Assignment - Taking the listing below, restate word for word each line from the line with "Q1: PMOS BS250" to the line with "Y3: 40MHz (NET11, NET15)", ends included, and stop there.

----- Data supplied -----

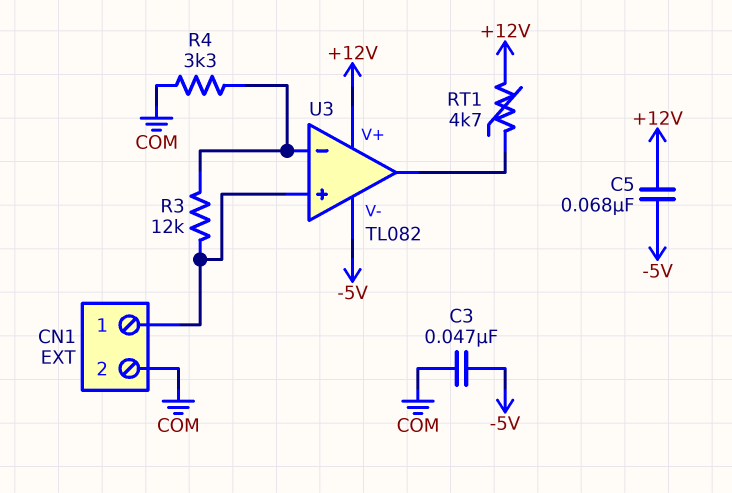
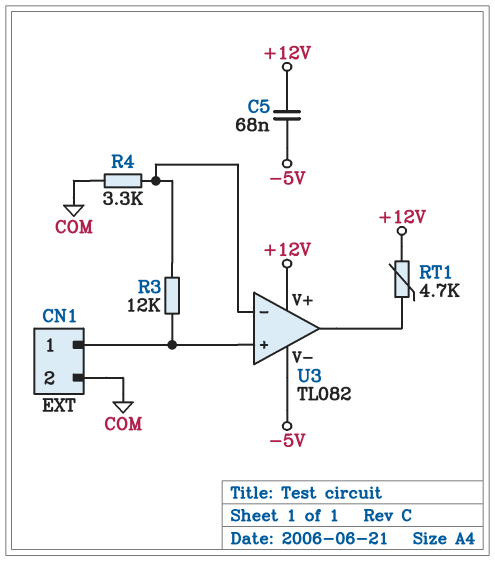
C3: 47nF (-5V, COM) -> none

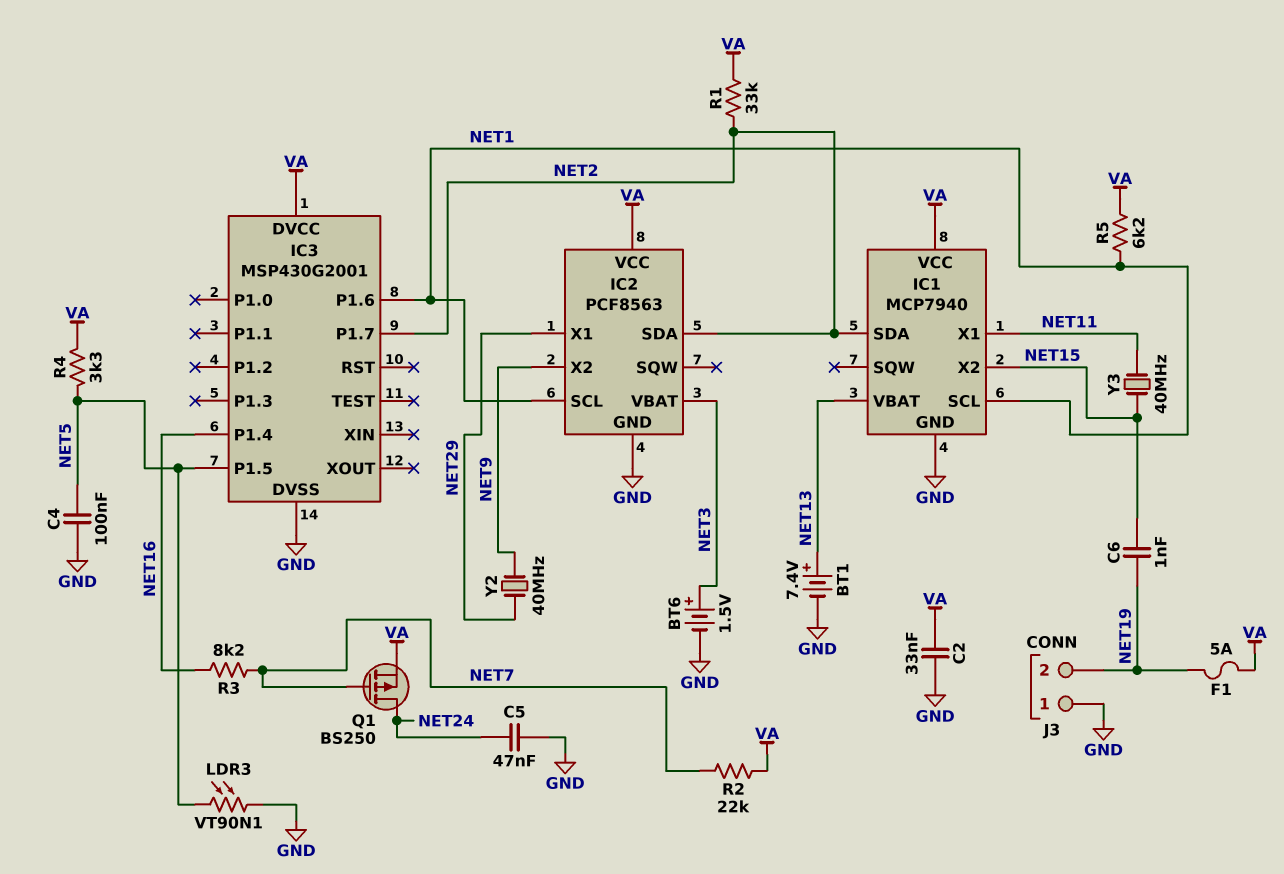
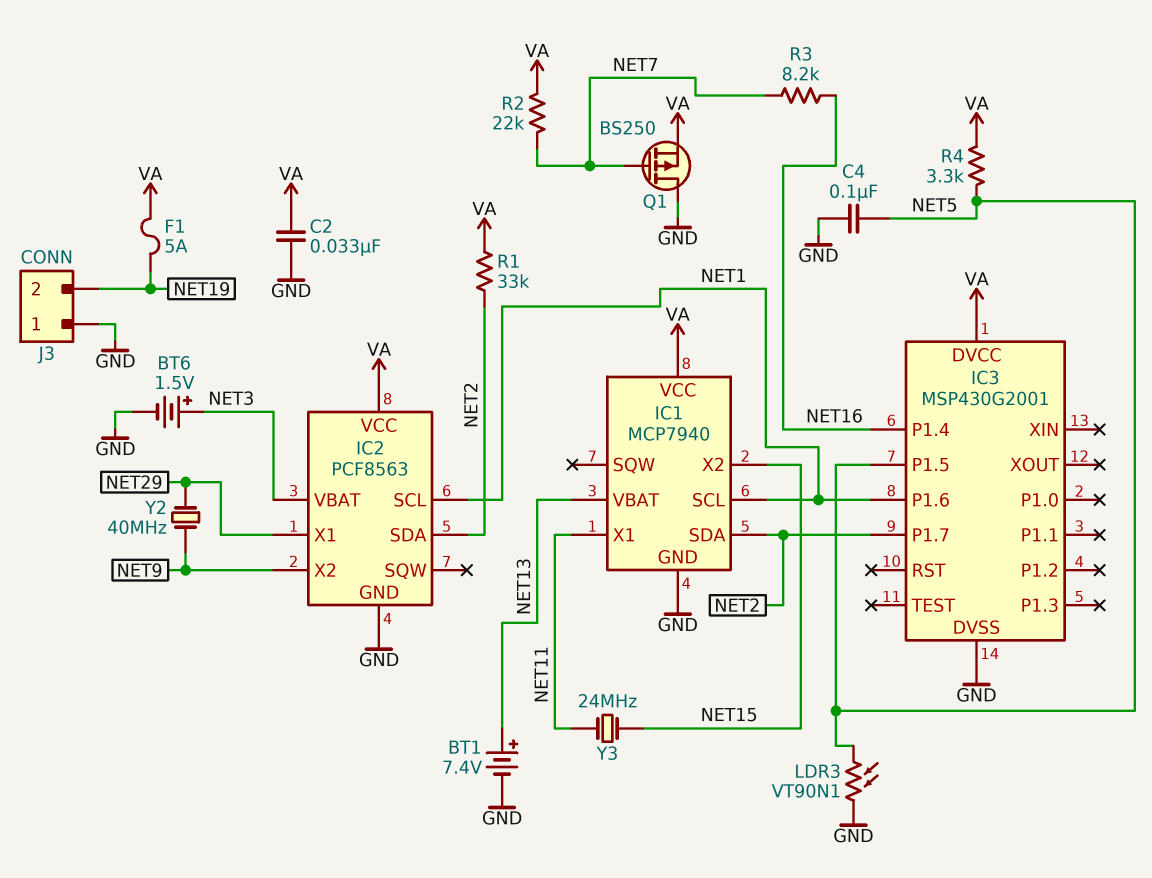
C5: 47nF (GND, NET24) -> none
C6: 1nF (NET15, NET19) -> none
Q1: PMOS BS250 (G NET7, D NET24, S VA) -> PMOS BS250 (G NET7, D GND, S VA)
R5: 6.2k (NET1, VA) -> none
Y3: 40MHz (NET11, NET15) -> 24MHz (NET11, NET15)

-----
----- Data supplied -----

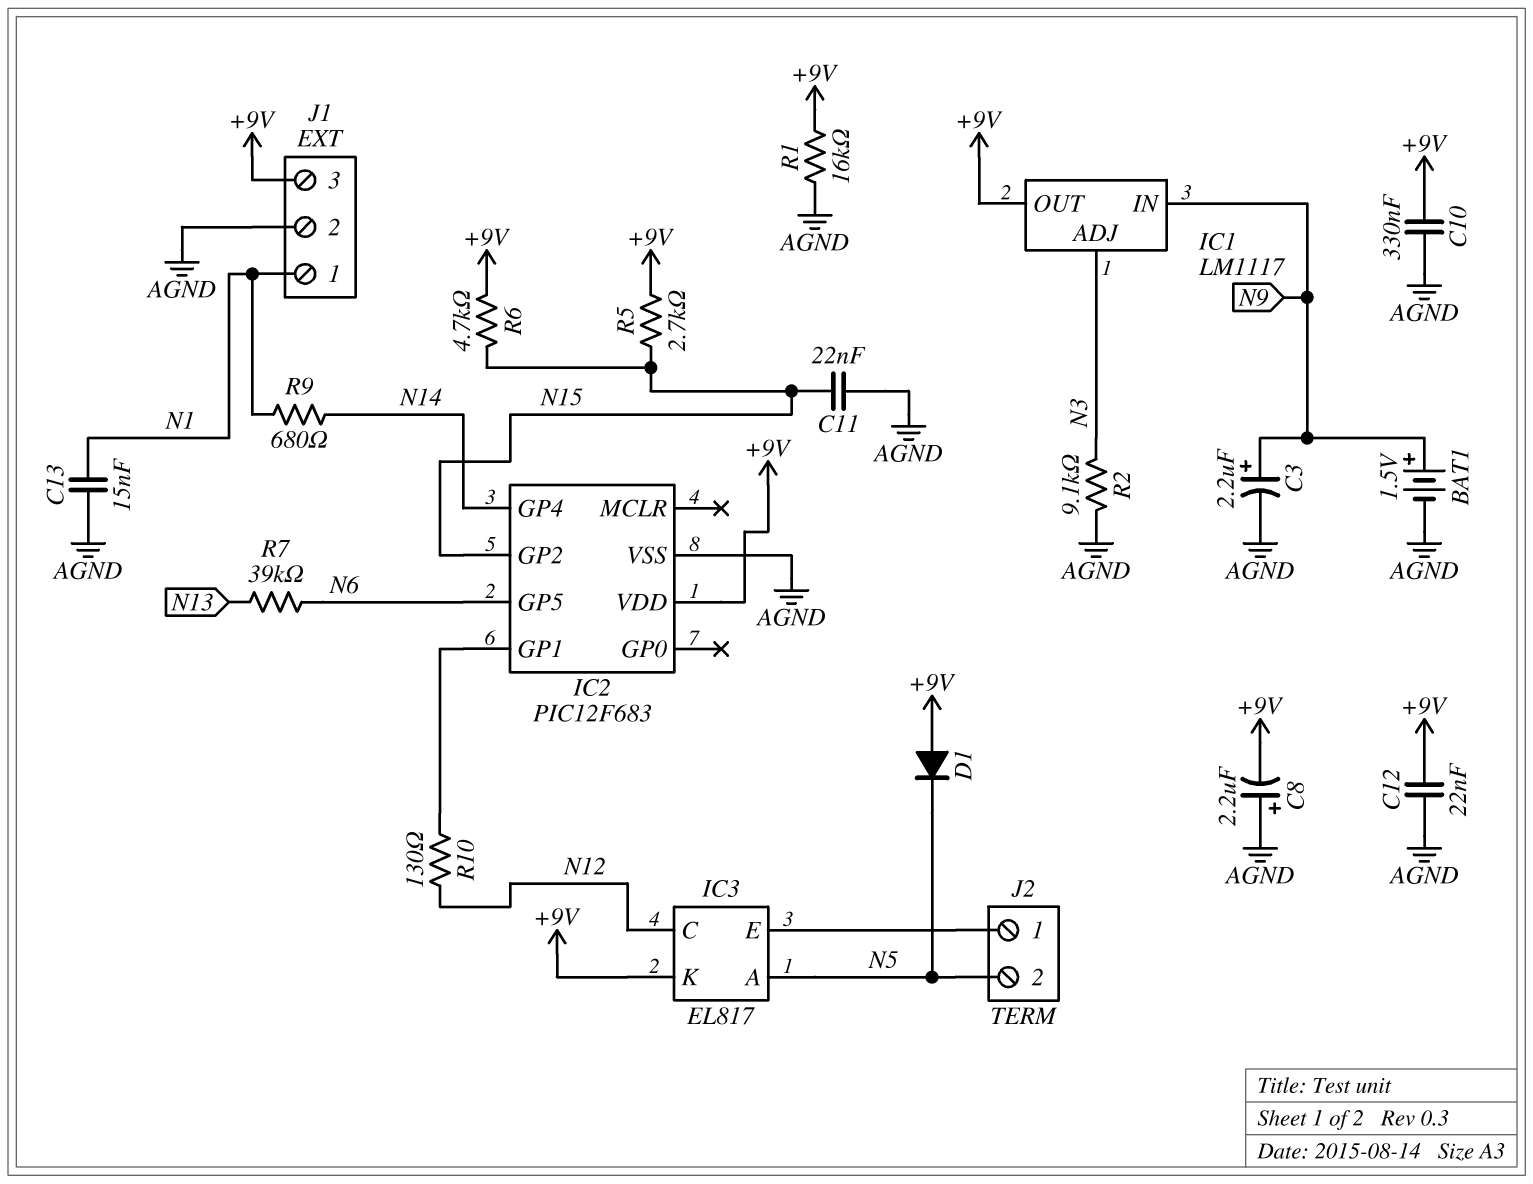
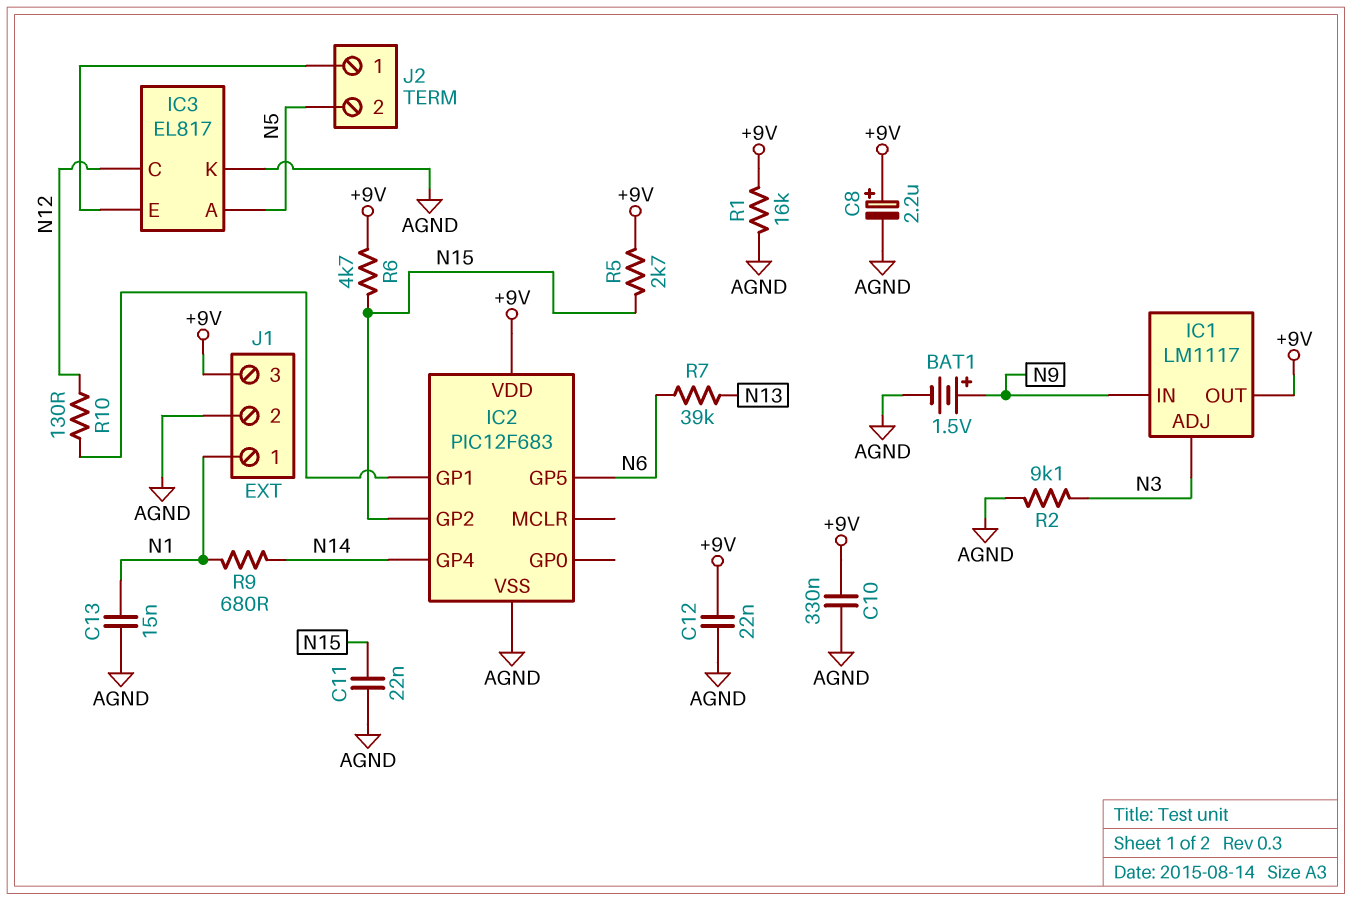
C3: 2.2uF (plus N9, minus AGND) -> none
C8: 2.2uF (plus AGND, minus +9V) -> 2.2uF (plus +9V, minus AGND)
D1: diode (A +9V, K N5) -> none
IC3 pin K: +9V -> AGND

-----

Solution -
Q1: PMOS BS250 (G NET7, D NET24, S VA) -> PMOS BS250 (G NET7, D GND, S VA)
R5: 6.2k (NET1, VA) -> none
Y3: 40MHz (NET11, NET15) -> 24MHz (NET11, NET15)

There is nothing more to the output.